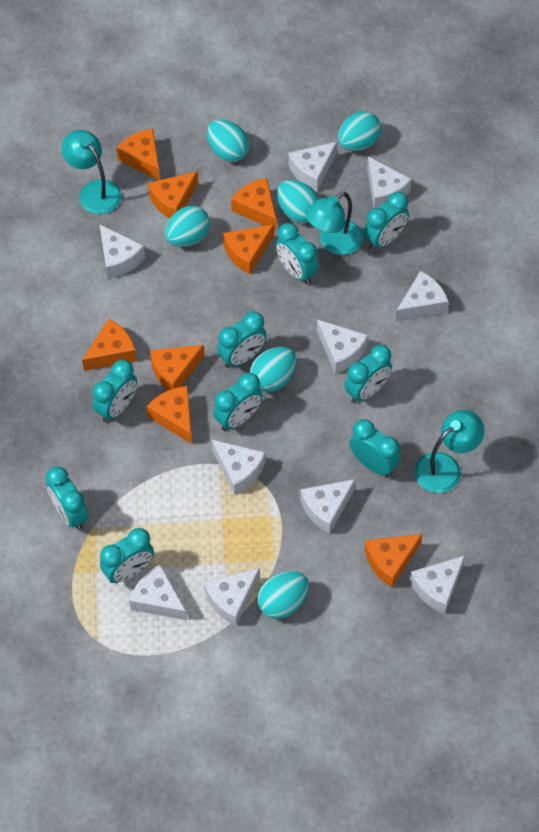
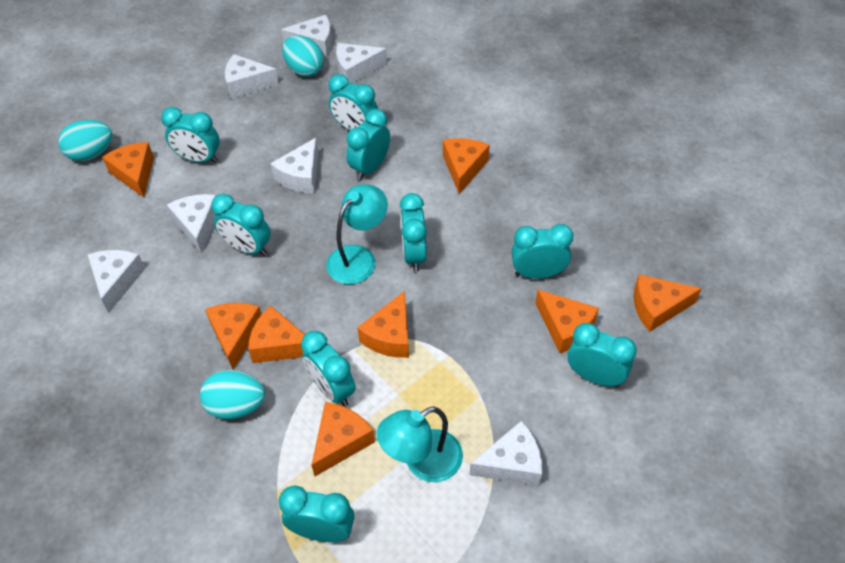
turquoise egg: 6 -> 3
turquoise lamp: 3 -> 2
white cheese: 10 -> 7

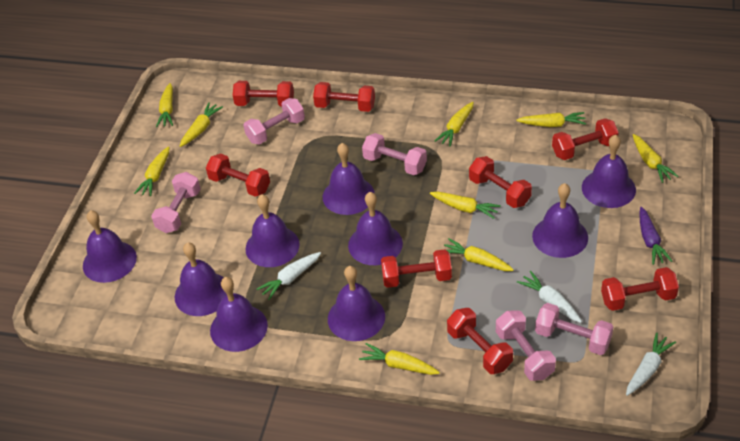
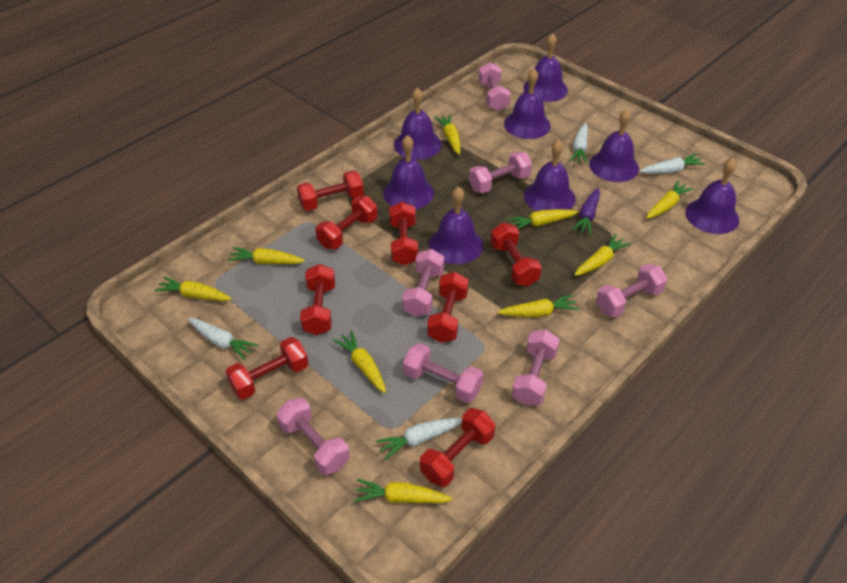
pink dumbbell: 5 -> 7
purple bell: 9 -> 8
white carrot: 3 -> 4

..........

§ **Work order**
Repeat the material above exactly. Leave every picture out of it.

§ **Written answer**
turquoise egg: 6 -> 3
turquoise lamp: 3 -> 2
white cheese: 10 -> 7

pink dumbbell: 5 -> 7
purple bell: 9 -> 8
white carrot: 3 -> 4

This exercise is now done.